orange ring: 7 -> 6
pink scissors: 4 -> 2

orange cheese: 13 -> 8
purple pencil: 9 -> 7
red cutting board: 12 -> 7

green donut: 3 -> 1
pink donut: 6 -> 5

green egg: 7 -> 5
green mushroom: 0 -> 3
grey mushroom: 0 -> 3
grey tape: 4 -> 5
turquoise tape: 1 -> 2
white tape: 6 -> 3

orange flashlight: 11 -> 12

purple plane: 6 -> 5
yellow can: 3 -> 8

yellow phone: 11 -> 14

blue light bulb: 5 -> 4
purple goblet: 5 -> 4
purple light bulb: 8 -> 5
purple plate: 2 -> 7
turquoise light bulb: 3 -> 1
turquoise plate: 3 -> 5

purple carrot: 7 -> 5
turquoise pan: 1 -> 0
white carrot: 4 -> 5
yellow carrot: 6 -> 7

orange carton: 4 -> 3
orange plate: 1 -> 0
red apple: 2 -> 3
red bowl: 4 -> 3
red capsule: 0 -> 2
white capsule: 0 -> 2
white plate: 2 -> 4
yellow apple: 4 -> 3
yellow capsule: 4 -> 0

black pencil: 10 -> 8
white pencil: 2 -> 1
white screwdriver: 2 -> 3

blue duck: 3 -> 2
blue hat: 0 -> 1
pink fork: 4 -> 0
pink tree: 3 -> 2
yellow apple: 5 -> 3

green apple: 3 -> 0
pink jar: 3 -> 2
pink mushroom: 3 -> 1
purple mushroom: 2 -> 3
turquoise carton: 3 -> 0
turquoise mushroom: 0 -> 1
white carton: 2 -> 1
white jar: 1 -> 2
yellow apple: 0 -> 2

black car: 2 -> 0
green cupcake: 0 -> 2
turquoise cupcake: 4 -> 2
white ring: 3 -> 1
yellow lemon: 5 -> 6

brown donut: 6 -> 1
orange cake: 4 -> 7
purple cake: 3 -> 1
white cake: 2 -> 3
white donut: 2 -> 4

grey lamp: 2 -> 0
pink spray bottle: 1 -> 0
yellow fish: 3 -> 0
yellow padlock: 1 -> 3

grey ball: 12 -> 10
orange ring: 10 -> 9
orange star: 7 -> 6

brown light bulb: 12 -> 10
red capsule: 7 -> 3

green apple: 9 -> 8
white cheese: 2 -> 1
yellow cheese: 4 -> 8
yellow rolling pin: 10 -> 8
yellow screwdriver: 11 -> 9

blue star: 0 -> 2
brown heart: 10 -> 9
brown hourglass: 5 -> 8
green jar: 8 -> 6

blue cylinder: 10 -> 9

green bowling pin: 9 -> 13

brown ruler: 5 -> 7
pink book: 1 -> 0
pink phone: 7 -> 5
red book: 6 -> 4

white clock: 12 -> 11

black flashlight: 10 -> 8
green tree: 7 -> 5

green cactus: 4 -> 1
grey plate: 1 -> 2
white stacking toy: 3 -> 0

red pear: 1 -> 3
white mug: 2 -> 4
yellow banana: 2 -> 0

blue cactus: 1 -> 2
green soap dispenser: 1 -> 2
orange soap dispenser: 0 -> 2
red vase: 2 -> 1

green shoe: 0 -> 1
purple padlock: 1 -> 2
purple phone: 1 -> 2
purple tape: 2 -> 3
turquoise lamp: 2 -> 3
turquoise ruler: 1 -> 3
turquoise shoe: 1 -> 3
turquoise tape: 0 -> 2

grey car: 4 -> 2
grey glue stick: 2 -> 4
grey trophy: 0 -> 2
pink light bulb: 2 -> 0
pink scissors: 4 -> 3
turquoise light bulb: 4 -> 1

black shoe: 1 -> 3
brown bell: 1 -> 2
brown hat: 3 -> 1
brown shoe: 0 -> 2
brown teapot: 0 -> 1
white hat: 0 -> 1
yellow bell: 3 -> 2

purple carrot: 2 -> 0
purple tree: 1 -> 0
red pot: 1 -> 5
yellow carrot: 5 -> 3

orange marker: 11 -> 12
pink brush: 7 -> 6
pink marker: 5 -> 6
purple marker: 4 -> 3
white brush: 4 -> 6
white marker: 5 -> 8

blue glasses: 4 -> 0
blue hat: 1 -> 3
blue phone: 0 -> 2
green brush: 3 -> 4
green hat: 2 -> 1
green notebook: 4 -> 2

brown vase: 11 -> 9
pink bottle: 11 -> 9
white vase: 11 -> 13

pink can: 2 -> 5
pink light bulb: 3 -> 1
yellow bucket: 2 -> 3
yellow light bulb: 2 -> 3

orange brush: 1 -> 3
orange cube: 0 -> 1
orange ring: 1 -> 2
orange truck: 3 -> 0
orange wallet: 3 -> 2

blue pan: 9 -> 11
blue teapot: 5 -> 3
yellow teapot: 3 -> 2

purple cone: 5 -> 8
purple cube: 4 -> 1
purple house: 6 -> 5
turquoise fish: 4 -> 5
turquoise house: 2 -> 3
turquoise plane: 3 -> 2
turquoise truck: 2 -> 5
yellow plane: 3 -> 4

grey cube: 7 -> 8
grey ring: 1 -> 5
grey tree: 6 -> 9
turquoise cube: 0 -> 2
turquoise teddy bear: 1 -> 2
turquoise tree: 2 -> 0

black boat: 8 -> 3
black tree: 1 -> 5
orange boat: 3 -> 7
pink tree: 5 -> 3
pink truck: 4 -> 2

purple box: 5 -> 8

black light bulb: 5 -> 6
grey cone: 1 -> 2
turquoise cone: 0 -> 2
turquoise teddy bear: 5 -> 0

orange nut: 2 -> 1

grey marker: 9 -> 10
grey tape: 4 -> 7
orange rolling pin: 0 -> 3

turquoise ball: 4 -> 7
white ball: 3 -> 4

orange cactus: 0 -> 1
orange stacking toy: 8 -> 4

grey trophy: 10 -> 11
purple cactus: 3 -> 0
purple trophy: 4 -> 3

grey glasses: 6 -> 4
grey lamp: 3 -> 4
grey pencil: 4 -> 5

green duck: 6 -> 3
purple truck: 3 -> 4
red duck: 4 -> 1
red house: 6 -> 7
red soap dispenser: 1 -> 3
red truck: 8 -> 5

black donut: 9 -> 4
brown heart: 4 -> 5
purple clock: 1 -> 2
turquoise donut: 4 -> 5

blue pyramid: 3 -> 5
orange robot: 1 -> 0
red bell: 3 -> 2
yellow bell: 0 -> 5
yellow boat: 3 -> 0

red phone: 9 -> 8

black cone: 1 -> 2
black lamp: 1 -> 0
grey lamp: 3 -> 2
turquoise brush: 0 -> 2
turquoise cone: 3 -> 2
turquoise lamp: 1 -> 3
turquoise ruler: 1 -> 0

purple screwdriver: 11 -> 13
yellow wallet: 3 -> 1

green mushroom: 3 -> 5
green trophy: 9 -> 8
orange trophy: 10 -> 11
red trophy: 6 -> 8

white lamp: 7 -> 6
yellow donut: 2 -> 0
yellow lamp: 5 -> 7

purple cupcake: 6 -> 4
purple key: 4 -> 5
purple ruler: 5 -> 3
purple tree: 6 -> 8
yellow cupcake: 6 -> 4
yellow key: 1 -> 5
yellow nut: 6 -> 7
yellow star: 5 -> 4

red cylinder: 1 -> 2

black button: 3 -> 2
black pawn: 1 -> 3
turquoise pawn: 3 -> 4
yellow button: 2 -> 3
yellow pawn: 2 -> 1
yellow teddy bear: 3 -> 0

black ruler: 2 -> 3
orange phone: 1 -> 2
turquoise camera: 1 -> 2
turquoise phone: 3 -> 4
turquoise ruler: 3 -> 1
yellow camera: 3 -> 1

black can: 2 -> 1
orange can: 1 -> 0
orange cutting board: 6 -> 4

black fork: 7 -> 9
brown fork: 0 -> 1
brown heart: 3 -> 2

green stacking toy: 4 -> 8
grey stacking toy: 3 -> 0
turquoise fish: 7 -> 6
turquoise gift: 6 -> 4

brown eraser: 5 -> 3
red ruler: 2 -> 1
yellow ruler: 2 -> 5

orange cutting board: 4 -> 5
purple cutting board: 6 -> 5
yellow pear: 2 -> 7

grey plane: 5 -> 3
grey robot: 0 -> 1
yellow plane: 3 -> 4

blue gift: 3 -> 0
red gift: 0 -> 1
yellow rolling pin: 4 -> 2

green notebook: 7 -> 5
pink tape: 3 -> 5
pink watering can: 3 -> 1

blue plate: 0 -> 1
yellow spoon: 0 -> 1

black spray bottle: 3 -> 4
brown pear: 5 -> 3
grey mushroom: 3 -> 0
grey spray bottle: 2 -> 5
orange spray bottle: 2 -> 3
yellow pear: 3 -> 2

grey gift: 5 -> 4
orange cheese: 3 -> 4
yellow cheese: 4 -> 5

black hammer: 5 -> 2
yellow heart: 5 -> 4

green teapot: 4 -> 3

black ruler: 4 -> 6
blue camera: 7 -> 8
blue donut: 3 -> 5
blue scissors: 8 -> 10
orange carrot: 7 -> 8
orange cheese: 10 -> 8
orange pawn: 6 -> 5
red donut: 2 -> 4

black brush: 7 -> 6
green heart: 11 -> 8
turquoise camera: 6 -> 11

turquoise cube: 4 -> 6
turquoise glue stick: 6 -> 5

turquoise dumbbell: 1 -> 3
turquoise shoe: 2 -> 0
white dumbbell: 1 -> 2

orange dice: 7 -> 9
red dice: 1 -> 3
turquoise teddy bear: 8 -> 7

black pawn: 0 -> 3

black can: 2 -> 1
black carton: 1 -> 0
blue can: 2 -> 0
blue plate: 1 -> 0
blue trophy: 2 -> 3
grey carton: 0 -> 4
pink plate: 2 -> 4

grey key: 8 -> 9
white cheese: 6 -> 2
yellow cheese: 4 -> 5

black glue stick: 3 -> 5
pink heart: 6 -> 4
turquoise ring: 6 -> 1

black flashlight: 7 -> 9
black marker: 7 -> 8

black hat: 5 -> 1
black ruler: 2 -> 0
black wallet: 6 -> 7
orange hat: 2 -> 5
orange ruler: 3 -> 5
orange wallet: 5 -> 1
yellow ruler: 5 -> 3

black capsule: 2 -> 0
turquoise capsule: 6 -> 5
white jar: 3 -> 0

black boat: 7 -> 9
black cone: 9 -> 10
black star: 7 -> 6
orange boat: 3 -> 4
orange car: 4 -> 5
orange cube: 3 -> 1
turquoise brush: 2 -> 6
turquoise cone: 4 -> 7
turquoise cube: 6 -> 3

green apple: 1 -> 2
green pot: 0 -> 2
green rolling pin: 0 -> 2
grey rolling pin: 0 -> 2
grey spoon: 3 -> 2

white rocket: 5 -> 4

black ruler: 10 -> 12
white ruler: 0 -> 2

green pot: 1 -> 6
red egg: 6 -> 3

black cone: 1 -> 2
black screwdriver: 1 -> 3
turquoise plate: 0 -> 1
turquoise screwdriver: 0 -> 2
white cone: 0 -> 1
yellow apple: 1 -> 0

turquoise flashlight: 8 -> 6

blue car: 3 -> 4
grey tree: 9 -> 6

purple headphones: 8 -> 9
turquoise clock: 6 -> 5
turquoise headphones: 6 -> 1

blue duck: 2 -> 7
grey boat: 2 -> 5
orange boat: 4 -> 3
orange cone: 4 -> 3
====================
> **WHAT TO WORK ON**:
An exact repetition of the material above is required, from its first line through the line holding "green apple: 3 -> 0", with nothing added.

> **OUTPUT OF THE EXERCISE**:
orange ring: 7 -> 6
pink scissors: 4 -> 2

orange cheese: 13 -> 8
purple pencil: 9 -> 7
red cutting board: 12 -> 7

green donut: 3 -> 1
pink donut: 6 -> 5

green egg: 7 -> 5
green mushroom: 0 -> 3
grey mushroom: 0 -> 3
grey tape: 4 -> 5
turquoise tape: 1 -> 2
white tape: 6 -> 3

orange flashlight: 11 -> 12

purple plane: 6 -> 5
yellow can: 3 -> 8

yellow phone: 11 -> 14

blue light bulb: 5 -> 4
purple goblet: 5 -> 4
purple light bulb: 8 -> 5
purple plate: 2 -> 7
turquoise light bulb: 3 -> 1
turquoise plate: 3 -> 5

purple carrot: 7 -> 5
turquoise pan: 1 -> 0
white carrot: 4 -> 5
yellow carrot: 6 -> 7

orange carton: 4 -> 3
orange plate: 1 -> 0
red apple: 2 -> 3
red bowl: 4 -> 3
red capsule: 0 -> 2
white capsule: 0 -> 2
white plate: 2 -> 4
yellow apple: 4 -> 3
yellow capsule: 4 -> 0

black pencil: 10 -> 8
white pencil: 2 -> 1
white screwdriver: 2 -> 3

blue duck: 3 -> 2
blue hat: 0 -> 1
pink fork: 4 -> 0
pink tree: 3 -> 2
yellow apple: 5 -> 3

green apple: 3 -> 0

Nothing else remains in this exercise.